## [ACTIVITY]
Each time a line of the listing holds "green", copy that line.

DATA Start Marker

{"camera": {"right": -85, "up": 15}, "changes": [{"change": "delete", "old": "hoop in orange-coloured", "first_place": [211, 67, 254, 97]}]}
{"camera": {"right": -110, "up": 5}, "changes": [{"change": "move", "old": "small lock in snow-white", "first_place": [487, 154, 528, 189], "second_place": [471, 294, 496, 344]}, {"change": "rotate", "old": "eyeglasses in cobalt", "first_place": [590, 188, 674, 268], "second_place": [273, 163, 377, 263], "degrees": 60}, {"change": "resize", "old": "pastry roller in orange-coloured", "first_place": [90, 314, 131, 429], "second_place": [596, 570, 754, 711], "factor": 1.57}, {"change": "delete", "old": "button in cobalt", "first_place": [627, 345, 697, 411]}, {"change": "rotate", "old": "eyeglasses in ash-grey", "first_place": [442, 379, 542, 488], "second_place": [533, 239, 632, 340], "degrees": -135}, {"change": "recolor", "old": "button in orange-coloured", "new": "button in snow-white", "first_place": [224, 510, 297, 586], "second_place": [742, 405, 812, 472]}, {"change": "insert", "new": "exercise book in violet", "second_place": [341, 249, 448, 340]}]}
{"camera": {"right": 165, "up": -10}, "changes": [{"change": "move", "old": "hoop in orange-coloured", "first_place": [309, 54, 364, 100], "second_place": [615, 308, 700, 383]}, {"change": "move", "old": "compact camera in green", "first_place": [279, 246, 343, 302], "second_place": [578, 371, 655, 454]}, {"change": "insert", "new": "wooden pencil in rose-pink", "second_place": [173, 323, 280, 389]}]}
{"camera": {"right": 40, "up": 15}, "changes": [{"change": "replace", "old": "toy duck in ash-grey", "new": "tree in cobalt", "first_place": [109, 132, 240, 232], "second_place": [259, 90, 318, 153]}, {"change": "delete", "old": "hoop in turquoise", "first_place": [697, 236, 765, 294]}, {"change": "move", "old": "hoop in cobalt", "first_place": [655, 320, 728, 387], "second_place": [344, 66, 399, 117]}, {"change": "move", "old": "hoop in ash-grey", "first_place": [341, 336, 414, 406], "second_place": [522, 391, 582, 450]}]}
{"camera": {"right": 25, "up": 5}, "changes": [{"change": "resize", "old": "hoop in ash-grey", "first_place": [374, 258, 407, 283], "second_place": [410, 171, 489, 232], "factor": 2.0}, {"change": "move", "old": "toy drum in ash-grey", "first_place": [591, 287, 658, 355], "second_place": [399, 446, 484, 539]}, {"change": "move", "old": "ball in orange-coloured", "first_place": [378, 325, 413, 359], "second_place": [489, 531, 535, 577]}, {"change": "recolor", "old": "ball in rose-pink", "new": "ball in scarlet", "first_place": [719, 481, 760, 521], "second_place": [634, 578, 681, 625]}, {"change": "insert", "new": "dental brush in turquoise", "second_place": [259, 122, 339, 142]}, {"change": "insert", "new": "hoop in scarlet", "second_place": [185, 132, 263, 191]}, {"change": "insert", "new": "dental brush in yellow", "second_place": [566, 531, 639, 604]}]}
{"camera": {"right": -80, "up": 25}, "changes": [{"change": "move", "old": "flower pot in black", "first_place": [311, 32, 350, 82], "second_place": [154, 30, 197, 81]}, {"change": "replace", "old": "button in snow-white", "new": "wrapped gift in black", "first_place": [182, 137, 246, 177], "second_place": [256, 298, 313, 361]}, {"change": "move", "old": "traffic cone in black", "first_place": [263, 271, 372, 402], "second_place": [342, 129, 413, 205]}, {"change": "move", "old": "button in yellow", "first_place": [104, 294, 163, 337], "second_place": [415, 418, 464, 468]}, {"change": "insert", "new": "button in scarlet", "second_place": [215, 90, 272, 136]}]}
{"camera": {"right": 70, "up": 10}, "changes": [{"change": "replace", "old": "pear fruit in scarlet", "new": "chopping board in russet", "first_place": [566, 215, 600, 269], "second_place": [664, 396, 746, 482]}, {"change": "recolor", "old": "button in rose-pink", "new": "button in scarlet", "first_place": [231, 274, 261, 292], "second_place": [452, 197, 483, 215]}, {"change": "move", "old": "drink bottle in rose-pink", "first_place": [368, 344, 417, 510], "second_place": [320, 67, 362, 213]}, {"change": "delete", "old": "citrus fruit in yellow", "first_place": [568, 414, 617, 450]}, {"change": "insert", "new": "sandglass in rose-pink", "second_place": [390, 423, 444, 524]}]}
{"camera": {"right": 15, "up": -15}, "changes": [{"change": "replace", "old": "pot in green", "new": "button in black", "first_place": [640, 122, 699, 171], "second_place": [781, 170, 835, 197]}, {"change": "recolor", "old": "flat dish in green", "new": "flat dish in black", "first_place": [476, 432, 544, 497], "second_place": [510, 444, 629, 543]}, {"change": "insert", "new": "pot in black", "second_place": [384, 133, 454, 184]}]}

DATA End Marker

## [ANSWER FOR THIS EXERCISE]
{"camera": {"right": 165, "up": -10}, "changes": [{"change": "move", "old": "hoop in orange-coloured", "first_place": [309, 54, 364, 100], "second_place": [615, 308, 700, 383]}, {"change": "move", "old": "compact camera in green", "first_place": [279, 246, 343, 302], "second_place": [578, 371, 655, 454]}, {"change": "insert", "new": "wooden pencil in rose-pink", "second_place": [173, 323, 280, 389]}]}
{"camera": {"right": 15, "up": -15}, "changes": [{"change": "replace", "old": "pot in green", "new": "button in black", "first_place": [640, 122, 699, 171], "second_place": [781, 170, 835, 197]}, {"change": "recolor", "old": "flat dish in green", "new": "flat dish in black", "first_place": [476, 432, 544, 497], "second_place": [510, 444, 629, 543]}, {"change": "insert", "new": "pot in black", "second_place": [384, 133, 454, 184]}]}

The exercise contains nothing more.